══ Provided entries

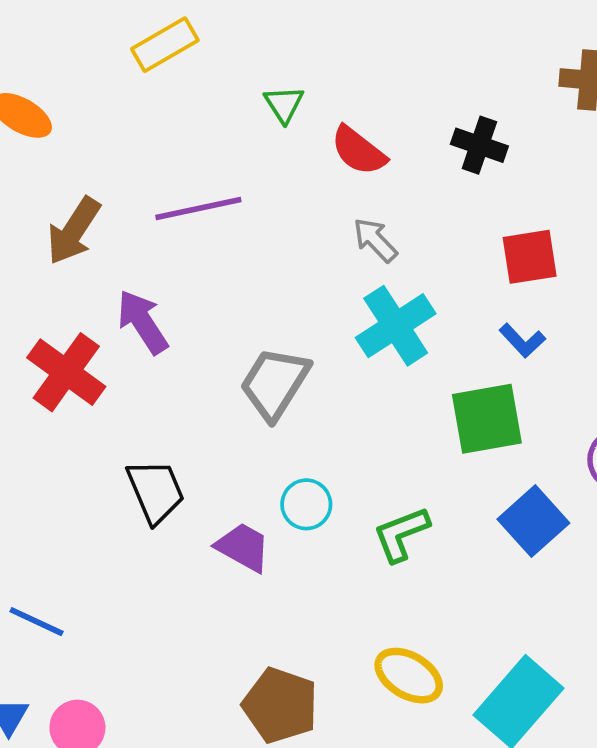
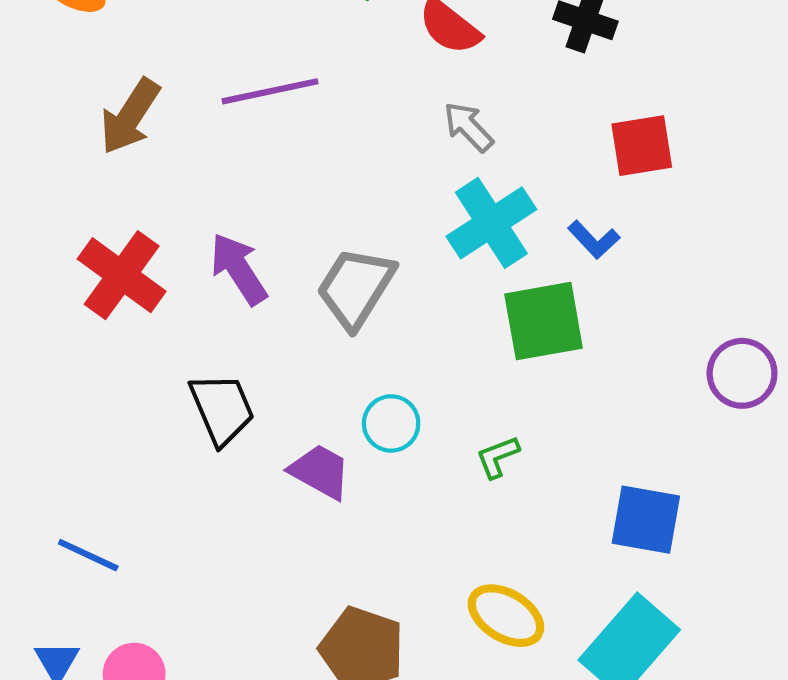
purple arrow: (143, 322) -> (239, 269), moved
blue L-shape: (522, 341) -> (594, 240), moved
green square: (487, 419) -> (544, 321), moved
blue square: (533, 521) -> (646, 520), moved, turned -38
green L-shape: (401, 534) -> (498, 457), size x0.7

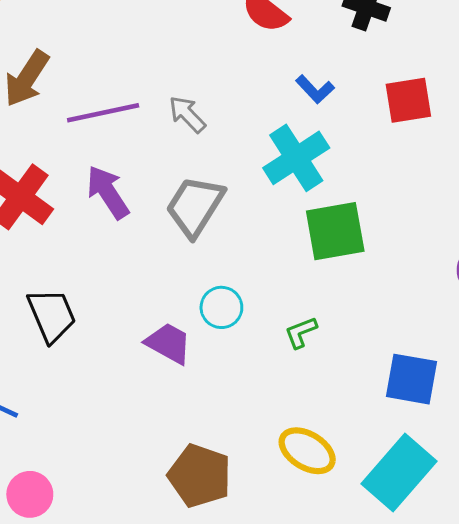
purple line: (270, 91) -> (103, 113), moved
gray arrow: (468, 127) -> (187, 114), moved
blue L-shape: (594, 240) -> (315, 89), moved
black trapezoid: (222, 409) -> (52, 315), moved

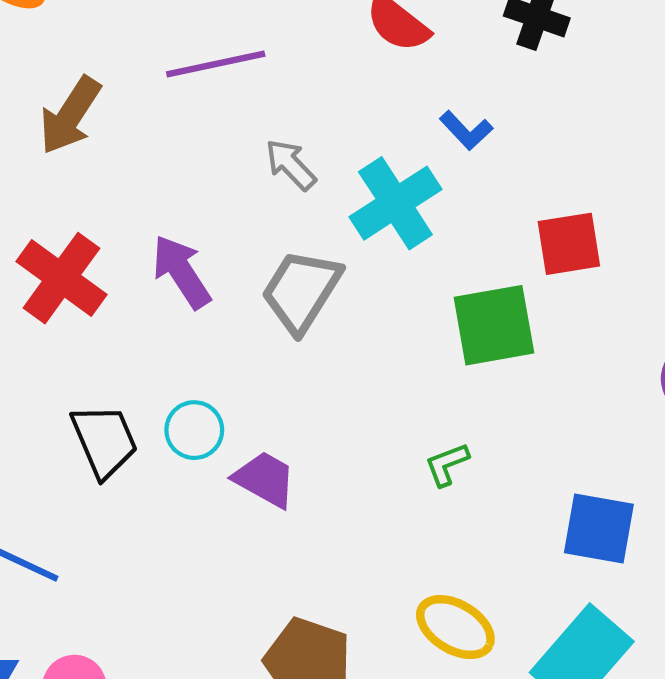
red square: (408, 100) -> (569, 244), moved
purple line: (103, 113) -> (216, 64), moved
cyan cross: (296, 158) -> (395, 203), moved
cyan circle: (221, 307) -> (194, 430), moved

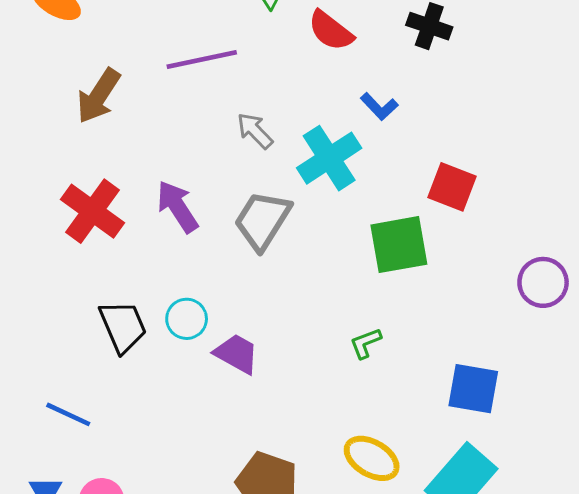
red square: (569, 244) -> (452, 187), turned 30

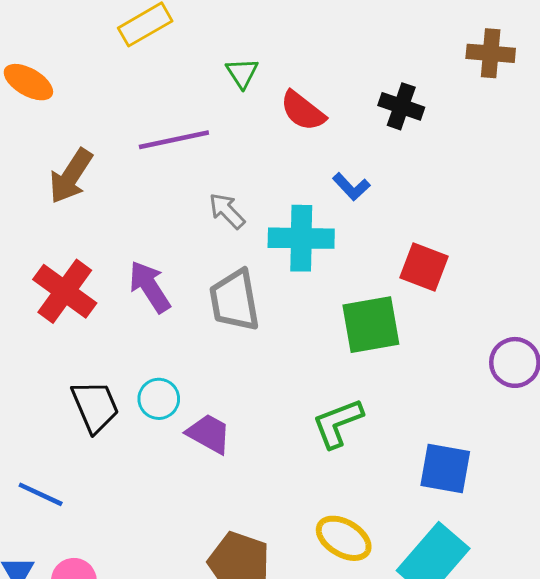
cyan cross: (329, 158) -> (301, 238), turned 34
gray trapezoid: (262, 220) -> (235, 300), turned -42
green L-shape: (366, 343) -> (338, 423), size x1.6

════

Goal of the exercise:
When you reach the line with "purple line: (270, 91) -> (103, 113), moved" in the records above, start writing out each line exactly, and stop after the line with "cyan circle: (221, 307) -> (194, 430), moved". Pictures stay out.

Answer to this task:
purple line: (270, 91) -> (103, 113), moved
gray arrow: (468, 127) -> (187, 114), moved
blue L-shape: (594, 240) -> (315, 89), moved
black trapezoid: (222, 409) -> (52, 315), moved

red square: (408, 100) -> (569, 244), moved
purple line: (103, 113) -> (216, 64), moved
cyan cross: (296, 158) -> (395, 203), moved
cyan circle: (221, 307) -> (194, 430), moved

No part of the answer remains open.